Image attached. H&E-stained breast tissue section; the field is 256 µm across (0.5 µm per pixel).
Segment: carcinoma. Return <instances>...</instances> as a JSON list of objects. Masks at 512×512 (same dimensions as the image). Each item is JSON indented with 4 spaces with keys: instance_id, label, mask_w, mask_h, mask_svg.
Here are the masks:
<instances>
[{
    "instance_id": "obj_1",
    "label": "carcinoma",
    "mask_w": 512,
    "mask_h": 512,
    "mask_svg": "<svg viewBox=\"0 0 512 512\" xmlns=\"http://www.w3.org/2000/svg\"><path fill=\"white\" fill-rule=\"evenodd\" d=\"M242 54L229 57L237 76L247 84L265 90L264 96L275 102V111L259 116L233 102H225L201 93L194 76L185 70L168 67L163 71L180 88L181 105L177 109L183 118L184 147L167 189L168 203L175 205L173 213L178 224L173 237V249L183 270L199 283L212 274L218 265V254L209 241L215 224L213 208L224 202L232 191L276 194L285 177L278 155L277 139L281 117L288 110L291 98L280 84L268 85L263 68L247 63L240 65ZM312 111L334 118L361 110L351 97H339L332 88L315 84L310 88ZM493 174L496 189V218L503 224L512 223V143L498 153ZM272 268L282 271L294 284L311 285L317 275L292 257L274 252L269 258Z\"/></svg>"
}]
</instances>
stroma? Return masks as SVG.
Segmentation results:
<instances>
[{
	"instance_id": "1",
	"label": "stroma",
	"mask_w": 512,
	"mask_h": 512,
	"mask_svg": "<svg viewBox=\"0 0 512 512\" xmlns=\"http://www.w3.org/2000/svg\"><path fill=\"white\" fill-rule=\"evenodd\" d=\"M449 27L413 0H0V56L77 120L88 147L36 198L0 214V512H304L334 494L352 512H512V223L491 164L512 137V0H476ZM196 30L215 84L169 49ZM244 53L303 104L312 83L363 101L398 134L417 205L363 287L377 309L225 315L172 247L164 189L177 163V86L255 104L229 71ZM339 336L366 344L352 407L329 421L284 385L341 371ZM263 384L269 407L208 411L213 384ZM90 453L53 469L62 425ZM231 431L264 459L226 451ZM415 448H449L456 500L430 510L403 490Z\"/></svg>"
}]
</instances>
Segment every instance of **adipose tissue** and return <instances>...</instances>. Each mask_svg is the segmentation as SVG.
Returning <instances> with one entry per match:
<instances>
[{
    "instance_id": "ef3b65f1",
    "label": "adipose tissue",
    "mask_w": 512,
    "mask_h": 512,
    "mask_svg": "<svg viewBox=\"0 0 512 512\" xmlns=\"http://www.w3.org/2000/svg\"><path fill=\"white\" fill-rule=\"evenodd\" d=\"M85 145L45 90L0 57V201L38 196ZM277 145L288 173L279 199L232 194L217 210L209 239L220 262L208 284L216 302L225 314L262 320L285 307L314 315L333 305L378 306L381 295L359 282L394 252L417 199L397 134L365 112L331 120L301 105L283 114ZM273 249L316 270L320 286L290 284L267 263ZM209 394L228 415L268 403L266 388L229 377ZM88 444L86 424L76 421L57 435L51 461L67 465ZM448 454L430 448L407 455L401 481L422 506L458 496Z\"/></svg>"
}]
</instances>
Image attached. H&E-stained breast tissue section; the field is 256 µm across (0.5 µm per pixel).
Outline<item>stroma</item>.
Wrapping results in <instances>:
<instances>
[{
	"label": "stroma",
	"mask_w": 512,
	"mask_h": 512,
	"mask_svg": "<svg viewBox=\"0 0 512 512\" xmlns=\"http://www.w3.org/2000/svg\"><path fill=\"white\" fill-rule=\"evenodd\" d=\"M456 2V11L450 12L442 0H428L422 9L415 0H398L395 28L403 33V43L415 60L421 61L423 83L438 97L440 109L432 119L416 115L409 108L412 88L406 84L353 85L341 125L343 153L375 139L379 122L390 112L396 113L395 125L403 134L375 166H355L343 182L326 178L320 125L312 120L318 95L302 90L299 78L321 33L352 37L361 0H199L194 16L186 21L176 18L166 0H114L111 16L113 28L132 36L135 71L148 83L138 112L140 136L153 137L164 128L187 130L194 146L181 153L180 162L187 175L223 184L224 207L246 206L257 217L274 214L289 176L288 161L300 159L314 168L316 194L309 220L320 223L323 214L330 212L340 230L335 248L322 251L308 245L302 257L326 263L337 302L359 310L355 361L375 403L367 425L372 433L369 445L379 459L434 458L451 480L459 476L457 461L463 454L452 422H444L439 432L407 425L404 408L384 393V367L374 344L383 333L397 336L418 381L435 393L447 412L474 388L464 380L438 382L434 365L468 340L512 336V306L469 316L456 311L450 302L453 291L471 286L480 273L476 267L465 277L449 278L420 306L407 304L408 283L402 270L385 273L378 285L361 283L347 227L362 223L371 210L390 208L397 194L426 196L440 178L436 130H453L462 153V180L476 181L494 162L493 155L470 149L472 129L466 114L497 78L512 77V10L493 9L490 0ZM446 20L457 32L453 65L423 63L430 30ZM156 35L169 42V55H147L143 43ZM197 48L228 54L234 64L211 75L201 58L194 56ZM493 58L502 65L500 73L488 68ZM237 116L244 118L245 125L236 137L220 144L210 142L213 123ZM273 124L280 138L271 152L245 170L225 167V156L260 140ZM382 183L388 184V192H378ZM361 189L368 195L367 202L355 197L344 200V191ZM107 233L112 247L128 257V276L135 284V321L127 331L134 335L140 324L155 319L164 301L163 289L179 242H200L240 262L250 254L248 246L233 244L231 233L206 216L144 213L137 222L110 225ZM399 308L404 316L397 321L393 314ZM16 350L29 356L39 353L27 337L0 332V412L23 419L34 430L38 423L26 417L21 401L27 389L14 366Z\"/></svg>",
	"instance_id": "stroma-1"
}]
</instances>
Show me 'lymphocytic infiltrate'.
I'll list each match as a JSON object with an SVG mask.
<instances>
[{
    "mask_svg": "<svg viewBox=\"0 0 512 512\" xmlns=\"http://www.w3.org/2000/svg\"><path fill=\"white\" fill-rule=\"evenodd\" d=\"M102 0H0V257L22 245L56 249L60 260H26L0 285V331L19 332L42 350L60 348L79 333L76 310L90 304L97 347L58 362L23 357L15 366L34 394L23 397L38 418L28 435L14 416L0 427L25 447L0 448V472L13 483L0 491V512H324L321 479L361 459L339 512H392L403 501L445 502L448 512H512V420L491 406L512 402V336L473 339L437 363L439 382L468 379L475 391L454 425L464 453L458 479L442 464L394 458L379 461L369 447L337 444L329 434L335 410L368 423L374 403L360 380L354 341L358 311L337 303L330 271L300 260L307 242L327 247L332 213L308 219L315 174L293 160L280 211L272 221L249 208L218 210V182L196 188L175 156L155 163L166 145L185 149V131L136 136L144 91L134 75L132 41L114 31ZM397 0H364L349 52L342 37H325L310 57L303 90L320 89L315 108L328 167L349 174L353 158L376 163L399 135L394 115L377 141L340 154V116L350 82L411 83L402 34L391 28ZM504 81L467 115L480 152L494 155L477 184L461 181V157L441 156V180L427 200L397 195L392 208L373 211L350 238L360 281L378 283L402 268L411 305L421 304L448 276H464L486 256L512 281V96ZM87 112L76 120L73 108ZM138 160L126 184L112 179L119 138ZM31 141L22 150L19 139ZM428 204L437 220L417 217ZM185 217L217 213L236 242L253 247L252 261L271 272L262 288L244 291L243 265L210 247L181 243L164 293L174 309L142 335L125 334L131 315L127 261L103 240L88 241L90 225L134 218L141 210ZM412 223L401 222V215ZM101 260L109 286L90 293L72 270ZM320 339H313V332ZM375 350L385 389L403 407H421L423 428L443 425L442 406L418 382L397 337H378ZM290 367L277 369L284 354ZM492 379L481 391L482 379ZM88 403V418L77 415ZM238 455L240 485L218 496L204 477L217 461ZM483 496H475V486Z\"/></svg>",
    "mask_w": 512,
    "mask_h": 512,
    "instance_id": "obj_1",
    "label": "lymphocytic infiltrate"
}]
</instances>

■ WHAT YOU SHOULD DO ■
Give the count of lines in the data above that hold the string "stroma", with no additional words.

■ REPLY TO THE EXERCISE ■
5